* _Goal of the exercise_: Word-for-word transcription: reproduce all of the data, but not the pictures.

START Data listing

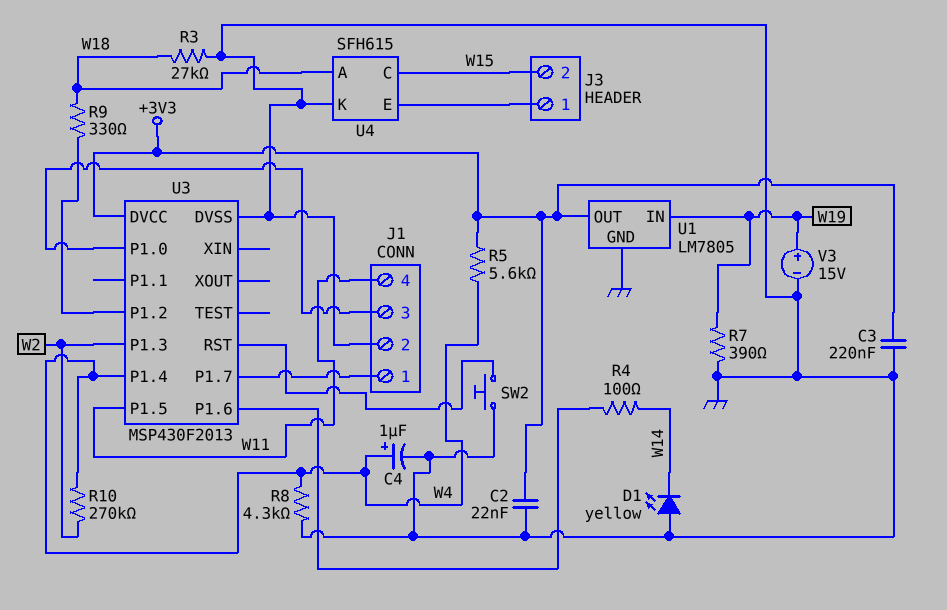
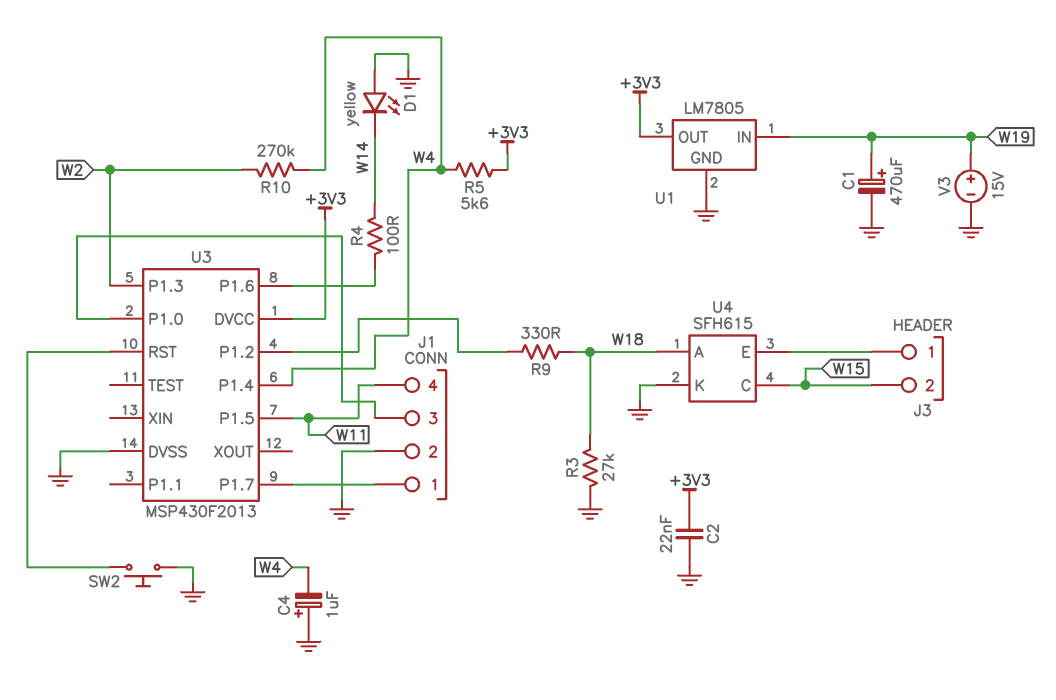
C1: none -> 470uF (plus W19, minus GND)
C3: 220nF (+3V3, GND) -> none
C4: 1uF (plus W4, minus GND) -> 1uF (plus GND, minus W4)
R7: 390 (GND, W19) -> none
R8: 4.3k (GND, W4) -> none

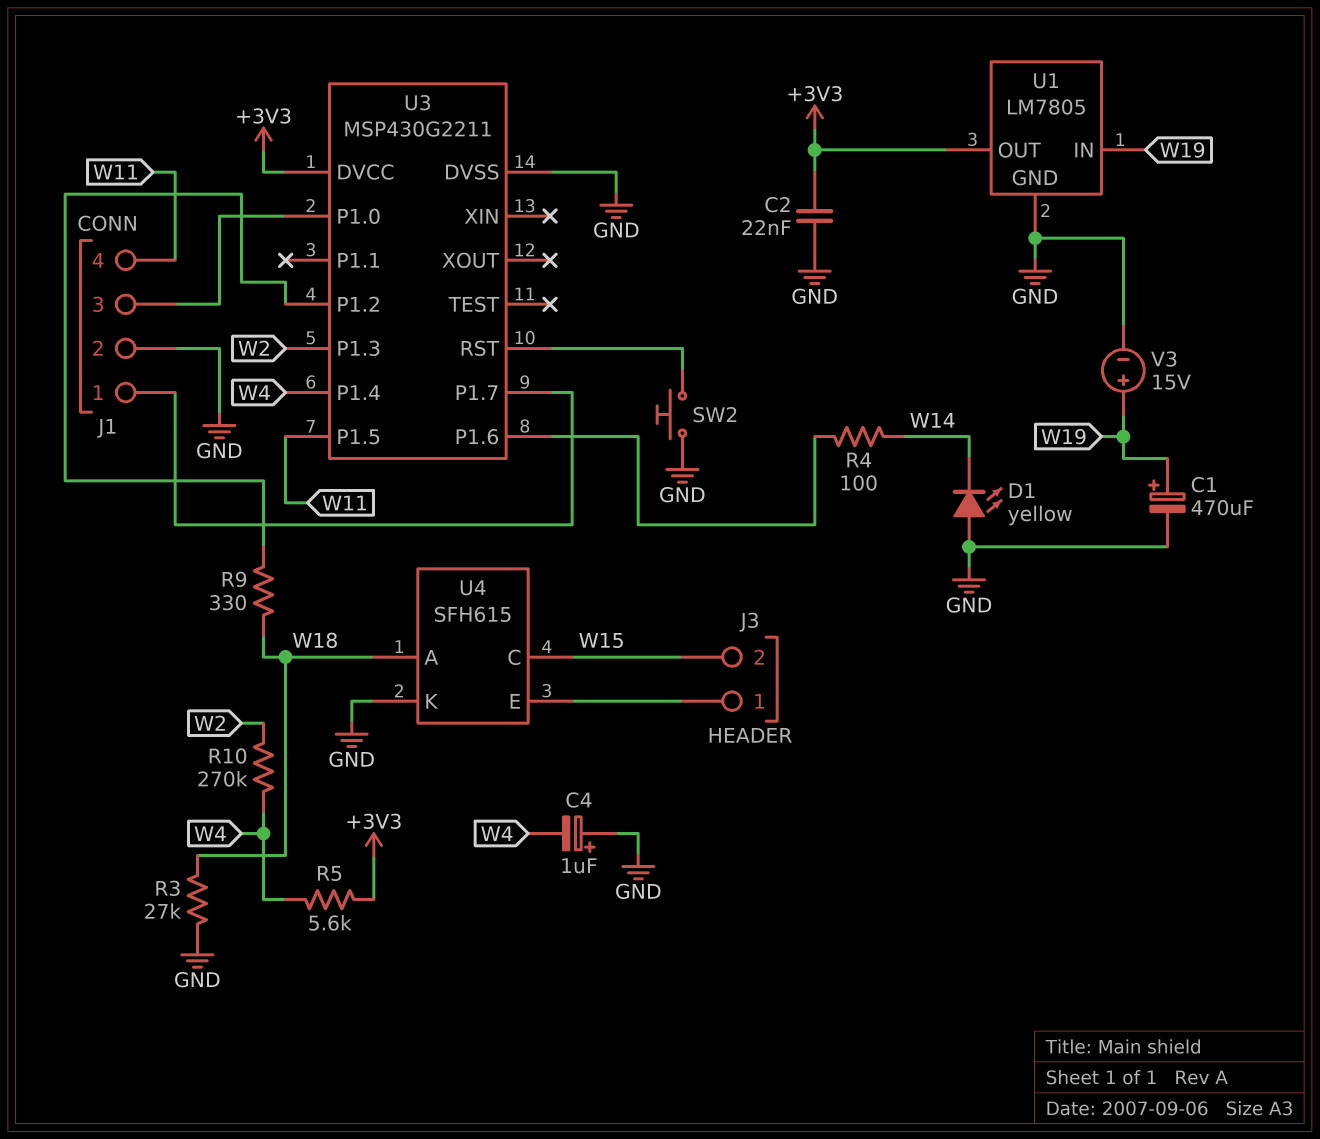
U3: MSP430F2013 -> MSP430G2211

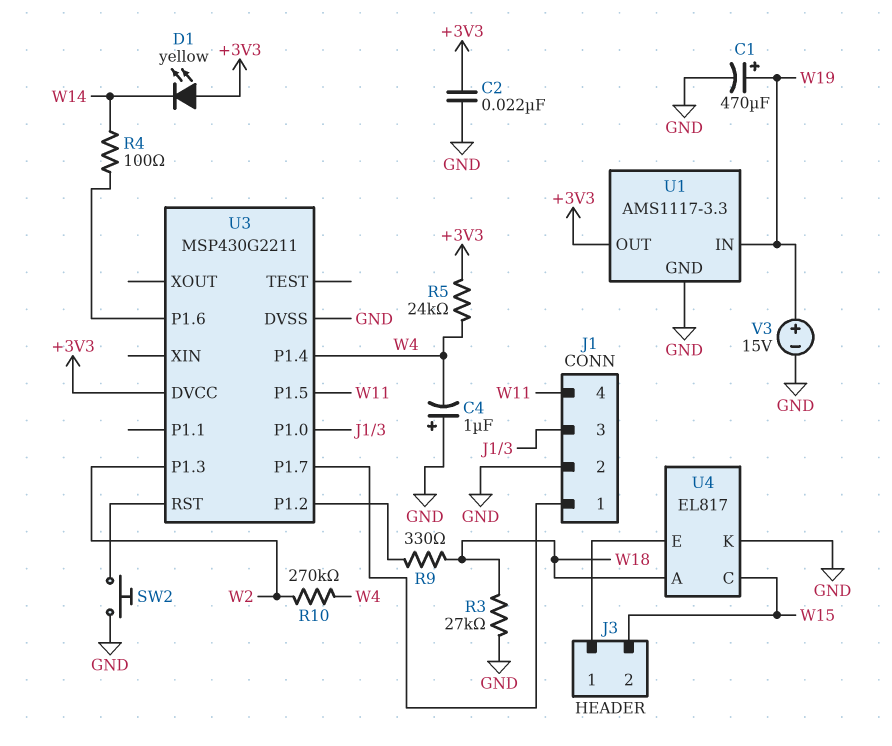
D1: LED yellow (A GND, K W14) -> LED yellow (A +3V3, K W14)
R5: 5.6k (+3V3, W4) -> 24k (+3V3, W4)
U1: LM7805 -> AMS1117-3.3
U4: SFH615 -> EL817

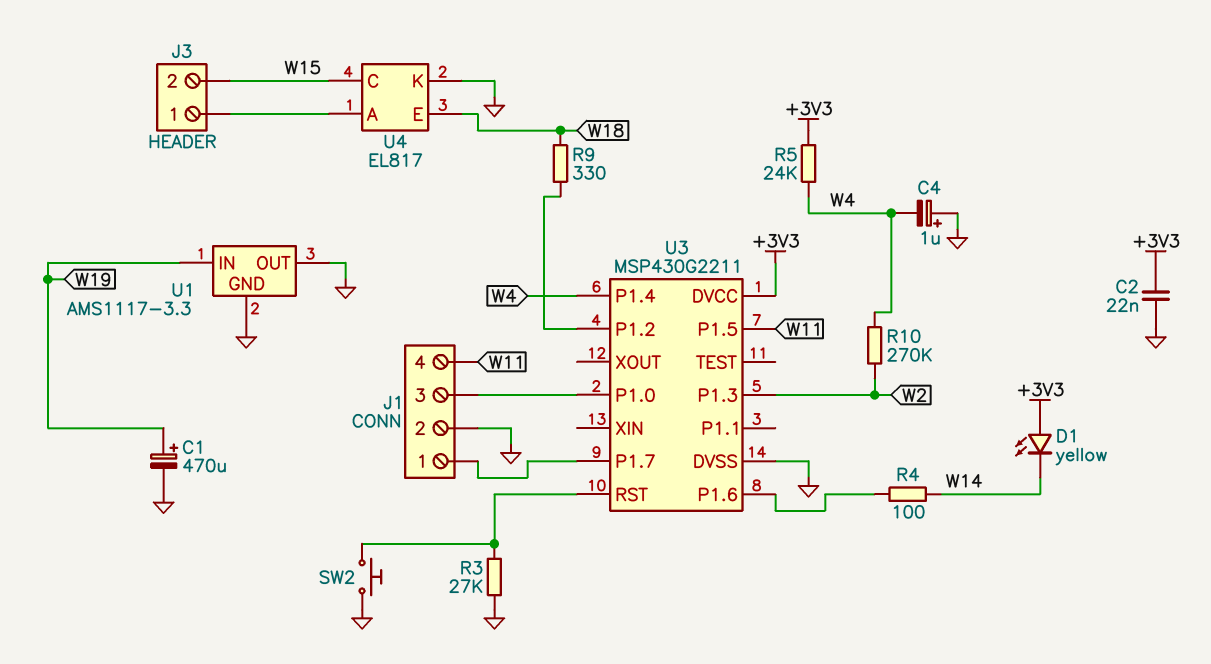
R3: 27k (GND, W18) -> 27k (GND, U3/RST)
U1 pin OUT: +3V3 -> GND
U4 pin A: W18 -> J3/1
U4 pin E: J3/1 -> W18
V3: 15V (plus W19, minus GND) -> none

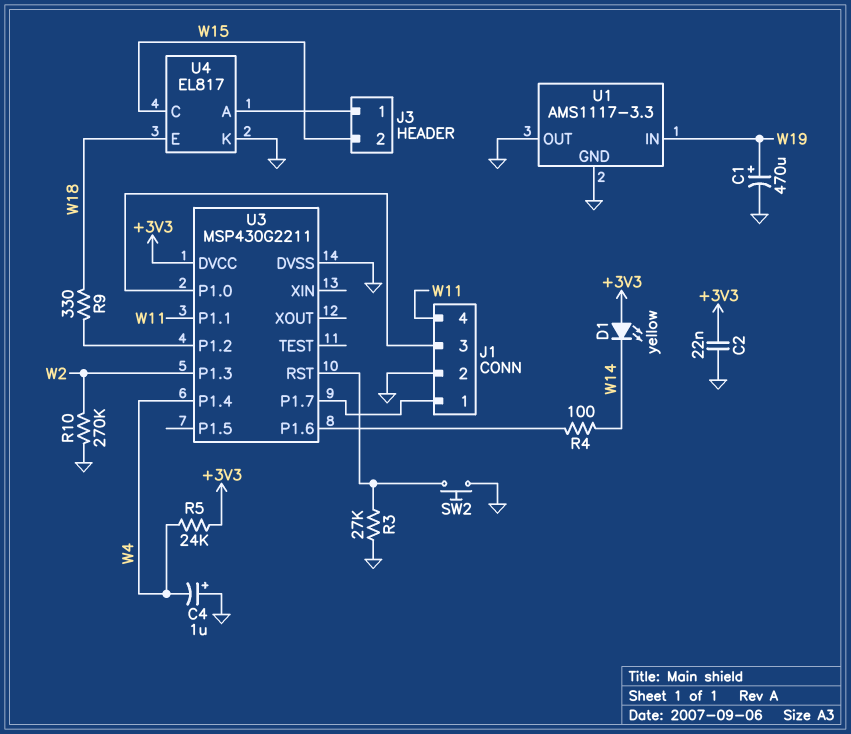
R10: 270k (W2, W4) -> 270k (GND, W2)
U3 pin P1.1: none -> W11
U3 pin P1.5: W11 -> none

END Data listing

* _Answer to this problem_:
C1: none -> 470uF (plus W19, minus GND)
C3: 220nF (+3V3, GND) -> none
C4: 1uF (plus W4, minus GND) -> 1uF (plus GND, minus W4)
R7: 390 (GND, W19) -> none
R8: 4.3k (GND, W4) -> none

U3: MSP430F2013 -> MSP430G2211

D1: LED yellow (A GND, K W14) -> LED yellow (A +3V3, K W14)
R5: 5.6k (+3V3, W4) -> 24k (+3V3, W4)
U1: LM7805 -> AMS1117-3.3
U4: SFH615 -> EL817

R3: 27k (GND, W18) -> 27k (GND, U3/RST)
U1 pin OUT: +3V3 -> GND
U4 pin A: W18 -> J3/1
U4 pin E: J3/1 -> W18
V3: 15V (plus W19, minus GND) -> none

R10: 270k (W2, W4) -> 270k (GND, W2)
U3 pin P1.1: none -> W11
U3 pin P1.5: W11 -> none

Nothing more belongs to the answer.